* [EXERCISE INSTRUCTIONS]: Your task is to print all of the data below exactly, with no pictures included.
##### INPUT DATA #####
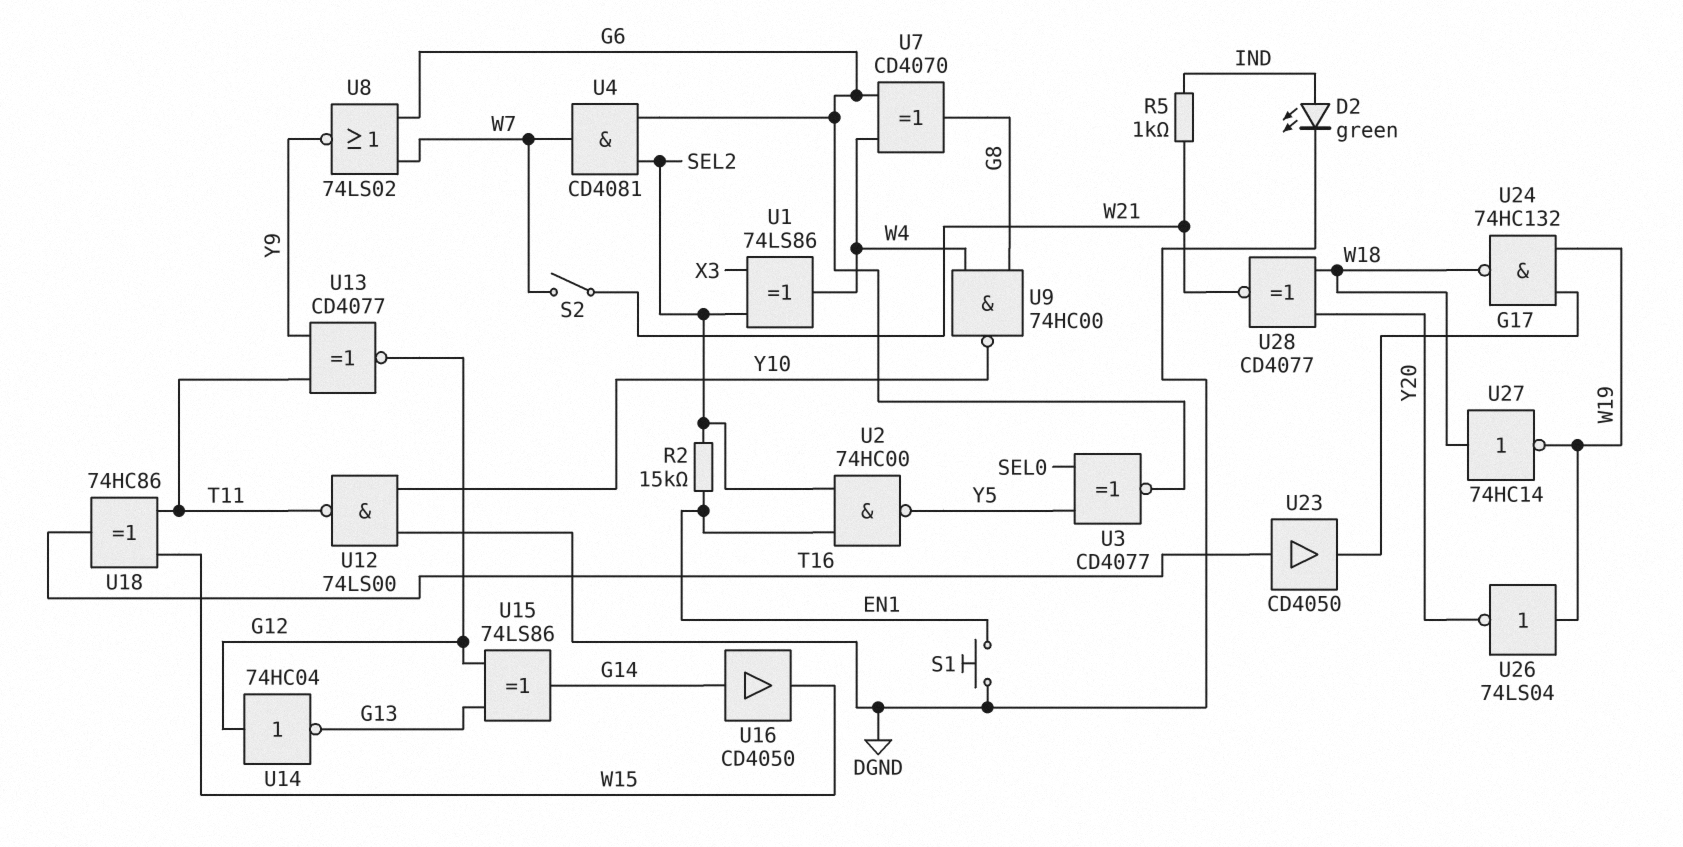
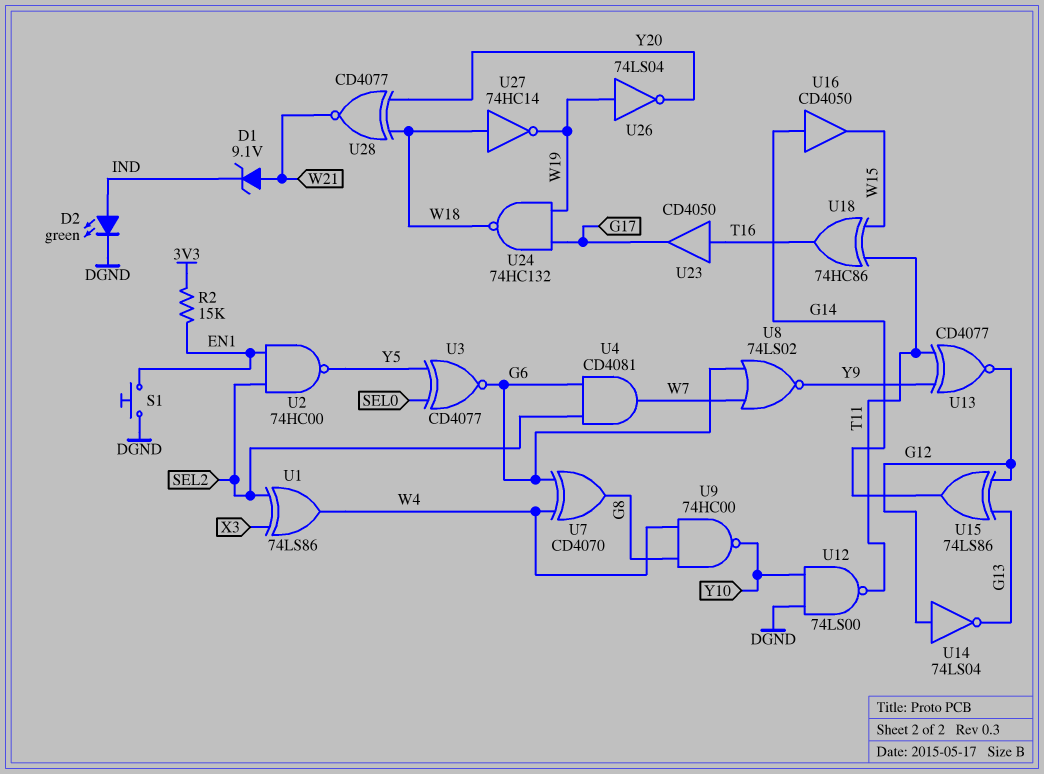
D1: none -> zener 9.1V (A W21, K IND)
R2: 15k (EN1, SEL2) -> 15k (3V3, EN1)
R5: 1k (IND, W21) -> none
S2: switch (W7, W21) -> none
U14: NOT 74HC04 (in G12, out G13) -> NOT 74LS04 (in G12, out G13)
#####
* [RESPONSE BOX]:
D1: none -> zener 9.1V (A W21, K IND)
R2: 15k (EN1, SEL2) -> 15k (3V3, EN1)
R5: 1k (IND, W21) -> none
S2: switch (W7, W21) -> none
U14: NOT 74HC04 (in G12, out G13) -> NOT 74LS04 (in G12, out G13)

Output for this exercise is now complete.